## Task prompt
Work through the records that follow and return each line containing the word "SONAR".

*** Opening of Task inputs ***

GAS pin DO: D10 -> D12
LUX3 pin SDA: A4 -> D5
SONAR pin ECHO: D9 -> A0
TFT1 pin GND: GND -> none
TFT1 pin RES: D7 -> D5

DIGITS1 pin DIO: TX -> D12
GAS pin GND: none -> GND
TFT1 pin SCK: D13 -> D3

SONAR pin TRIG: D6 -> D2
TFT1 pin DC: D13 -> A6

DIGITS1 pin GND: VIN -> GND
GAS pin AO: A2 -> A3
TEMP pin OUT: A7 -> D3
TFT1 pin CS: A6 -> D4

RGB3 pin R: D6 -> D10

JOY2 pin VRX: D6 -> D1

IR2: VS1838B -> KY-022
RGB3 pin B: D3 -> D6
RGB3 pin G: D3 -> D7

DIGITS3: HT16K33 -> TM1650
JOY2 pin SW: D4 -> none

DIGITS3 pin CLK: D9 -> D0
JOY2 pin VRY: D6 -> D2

*** Close of Task inputs ***

## Expected answer
SONAR pin ECHO: D9 -> A0
SONAR pin TRIG: D6 -> D2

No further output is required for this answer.